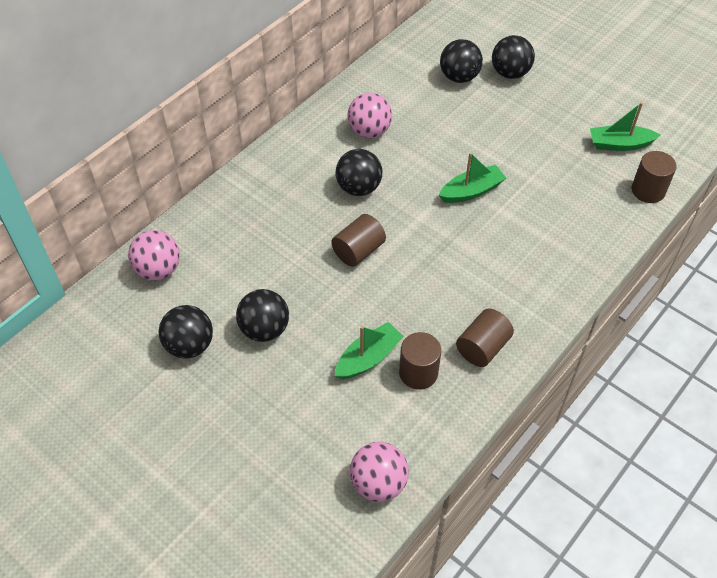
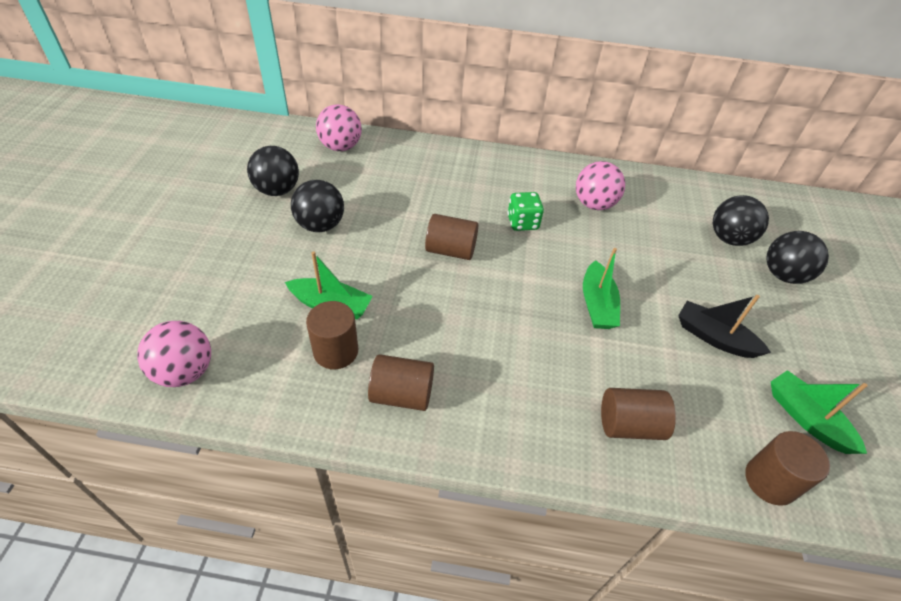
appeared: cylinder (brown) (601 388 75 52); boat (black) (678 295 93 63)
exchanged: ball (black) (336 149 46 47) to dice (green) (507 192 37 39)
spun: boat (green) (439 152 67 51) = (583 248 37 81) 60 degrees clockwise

Exercise brief: Any images must be left out; transcribe the rest of the material exactly.

Task solution:
appeared: cylinder (brown) (601 388 75 52); boat (black) (678 295 93 63)
exchanged: ball (black) (336 149 46 47) to dice (green) (507 192 37 39)
spun: boat (green) (439 152 67 51) = (583 248 37 81) 60 degrees clockwise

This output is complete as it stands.